Go over the records and copy every line with the string "diode".

(Detected change data)
○ ○ ○

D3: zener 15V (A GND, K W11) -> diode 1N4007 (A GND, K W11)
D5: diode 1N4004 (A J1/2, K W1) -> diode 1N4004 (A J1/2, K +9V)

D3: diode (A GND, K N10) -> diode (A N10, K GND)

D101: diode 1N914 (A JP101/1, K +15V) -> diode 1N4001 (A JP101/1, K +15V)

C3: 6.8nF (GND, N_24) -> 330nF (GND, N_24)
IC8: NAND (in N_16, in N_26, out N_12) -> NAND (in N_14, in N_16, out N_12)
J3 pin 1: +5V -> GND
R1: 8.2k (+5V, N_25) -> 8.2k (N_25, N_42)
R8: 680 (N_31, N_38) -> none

○ ○ ○

Exercise output:
D3: zener 15V (A GND, K W11) -> diode 1N4007 (A GND, K W11)
D5: diode 1N4004 (A J1/2, K W1) -> diode 1N4004 (A J1/2, K +9V)
D3: diode (A GND, K N10) -> diode (A N10, K GND)
D101: diode 1N914 (A JP101/1, K +15V) -> diode 1N4001 (A JP101/1, K +15V)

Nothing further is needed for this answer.